What is required: Begin at the line containing "green calculator: 7 -> 5" in the entries below and end at the line containing "turquoise pencil: 1 -> 5"; transcribe that range exactly and nothing outside it.

Task data Block Start

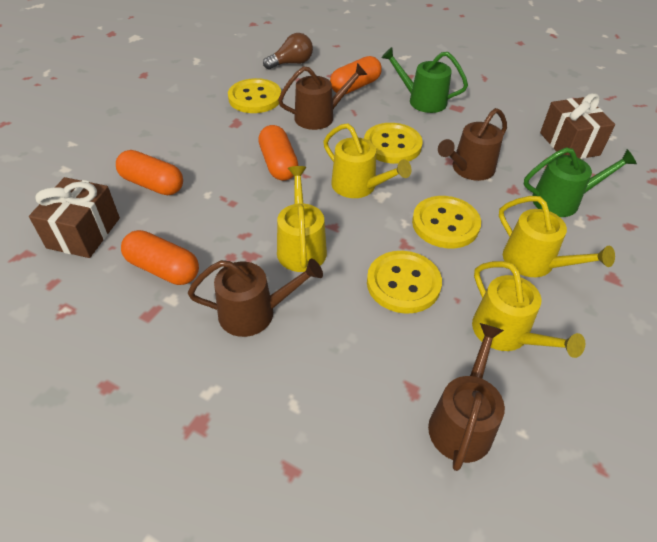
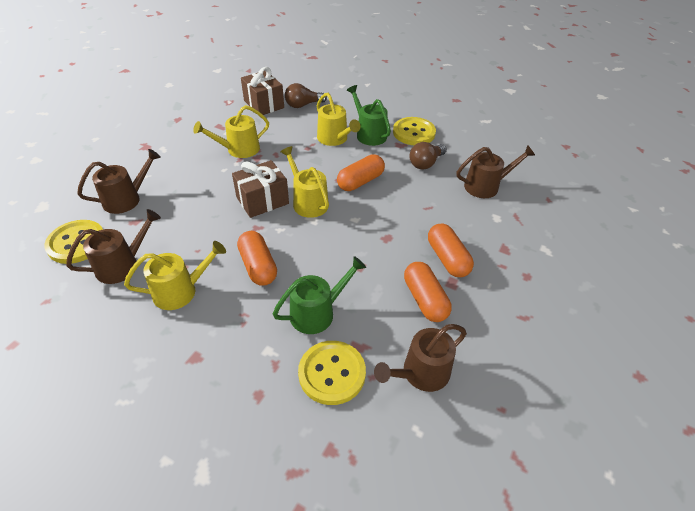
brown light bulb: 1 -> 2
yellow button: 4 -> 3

Task data Block End
Task data Block Start

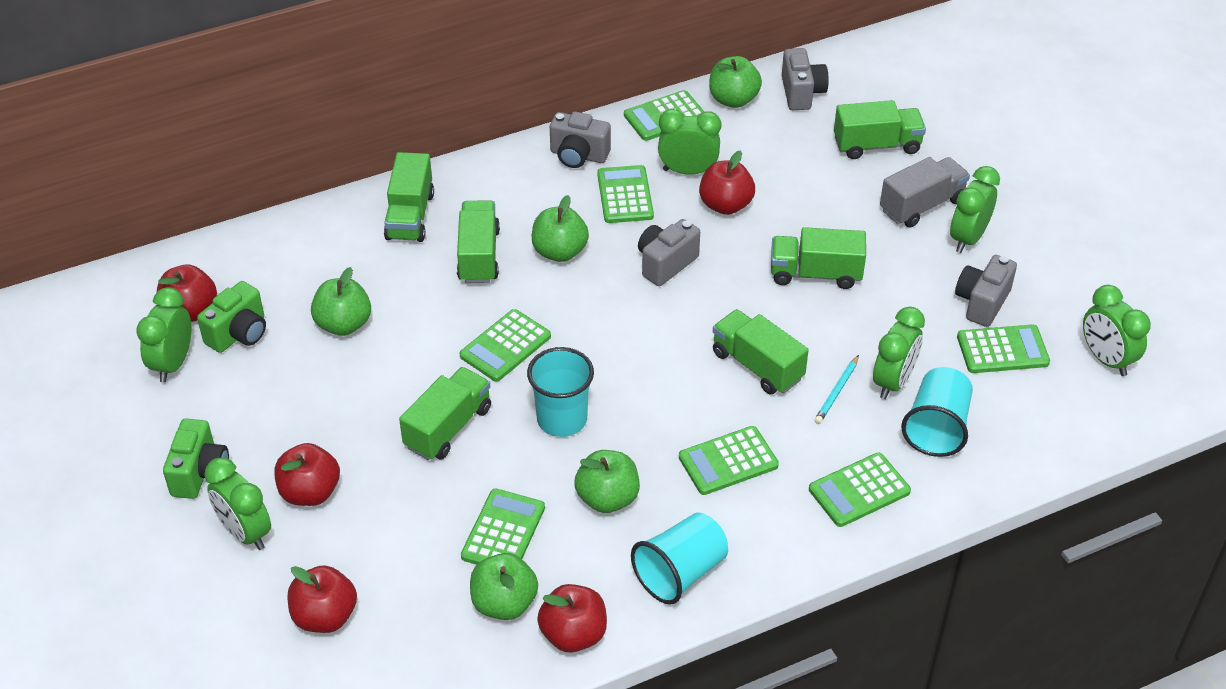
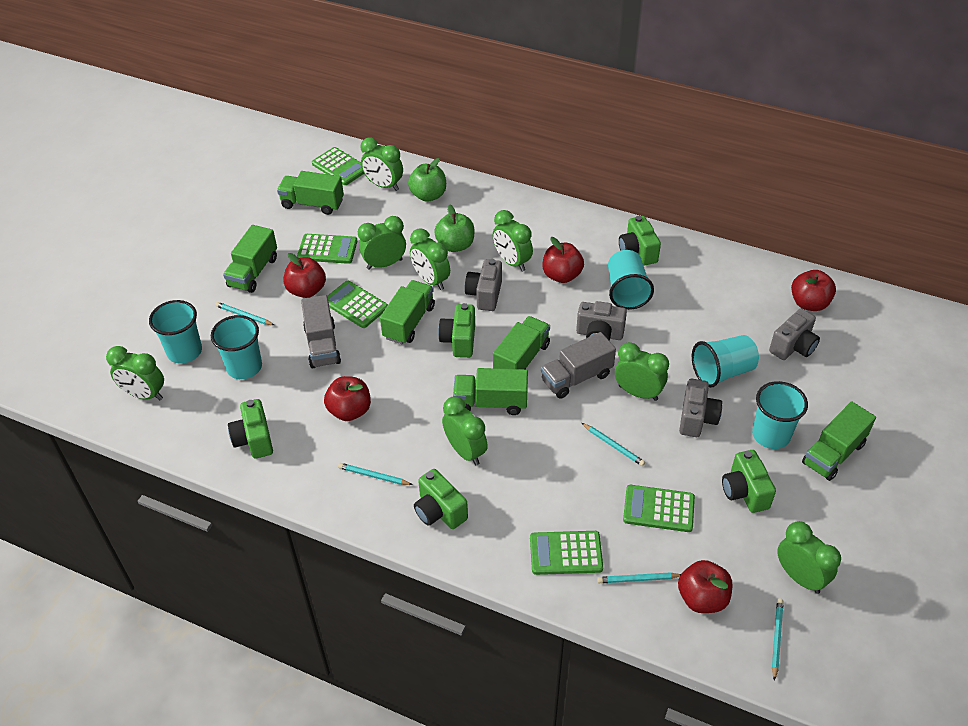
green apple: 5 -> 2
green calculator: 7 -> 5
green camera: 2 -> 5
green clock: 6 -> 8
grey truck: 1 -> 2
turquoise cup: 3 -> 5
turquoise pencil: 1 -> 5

Task data Block End

Answer for the task:
green calculator: 7 -> 5
green camera: 2 -> 5
green clock: 6 -> 8
grey truck: 1 -> 2
turquoise cup: 3 -> 5
turquoise pencil: 1 -> 5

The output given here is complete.